Content starts

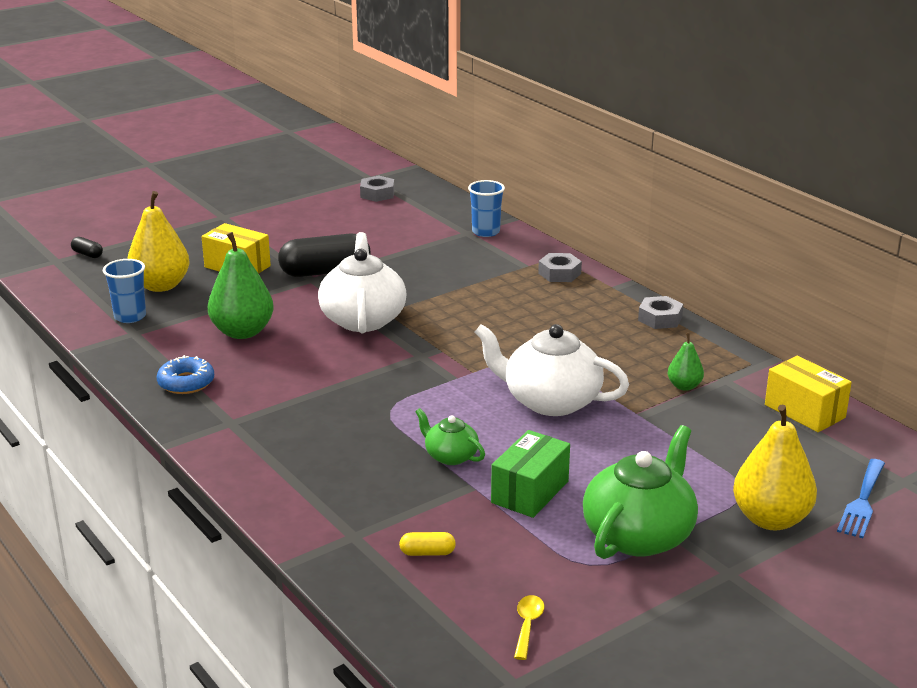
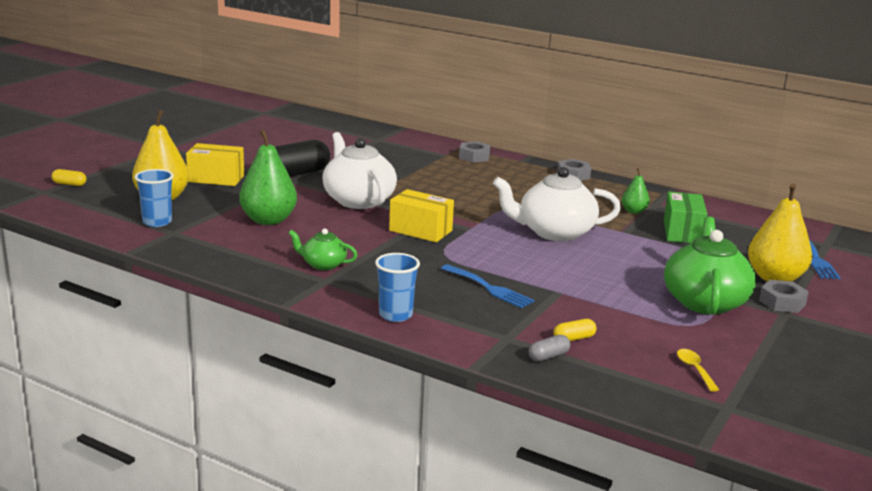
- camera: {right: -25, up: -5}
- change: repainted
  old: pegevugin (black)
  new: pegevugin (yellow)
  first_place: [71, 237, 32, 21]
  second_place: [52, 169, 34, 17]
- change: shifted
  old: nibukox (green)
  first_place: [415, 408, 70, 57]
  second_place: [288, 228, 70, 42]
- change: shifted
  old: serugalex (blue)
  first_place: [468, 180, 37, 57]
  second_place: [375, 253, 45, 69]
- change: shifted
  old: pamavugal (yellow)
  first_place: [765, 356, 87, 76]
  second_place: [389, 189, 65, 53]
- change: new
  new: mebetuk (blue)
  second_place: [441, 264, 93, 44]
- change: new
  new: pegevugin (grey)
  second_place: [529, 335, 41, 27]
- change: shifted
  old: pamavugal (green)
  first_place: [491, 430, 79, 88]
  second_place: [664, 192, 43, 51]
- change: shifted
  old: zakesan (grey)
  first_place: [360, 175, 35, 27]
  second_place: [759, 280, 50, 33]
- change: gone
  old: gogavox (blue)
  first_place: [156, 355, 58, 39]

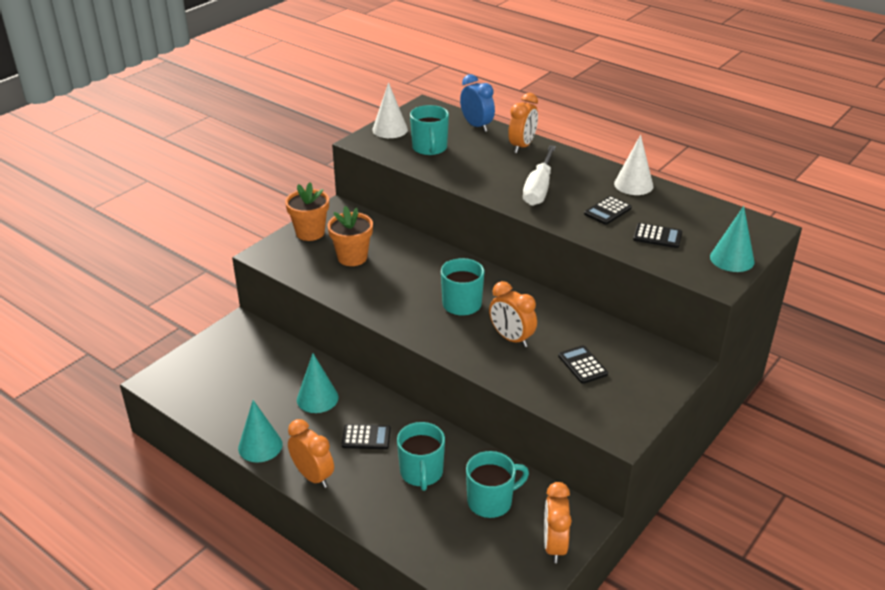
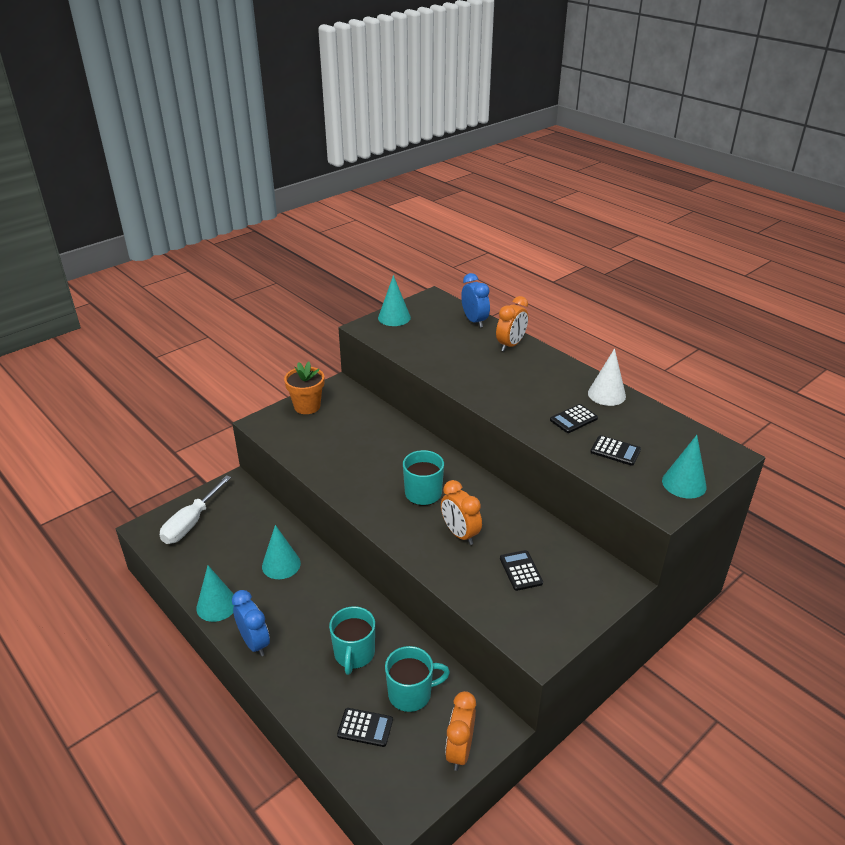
- camera: {right: 10, up: 0}
- change: shifted
  old:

Content ends

Return, exactly and without extra lines, everything from the line with "second_place: [529, 335, 41, 27]" through the last line of the material above, both included. Pictures must be dropped.

  second_place: [529, 335, 41, 27]
- change: shifted
  old: pamavugal (green)
  first_place: [491, 430, 79, 88]
  second_place: [664, 192, 43, 51]
- change: shifted
  old: zakesan (grey)
  first_place: [360, 175, 35, 27]
  second_place: [759, 280, 50, 33]
- change: gone
  old: gogavox (blue)
  first_place: [156, 355, 58, 39]

- camera: {right: 10, up: 0}
- change: shifted
  old:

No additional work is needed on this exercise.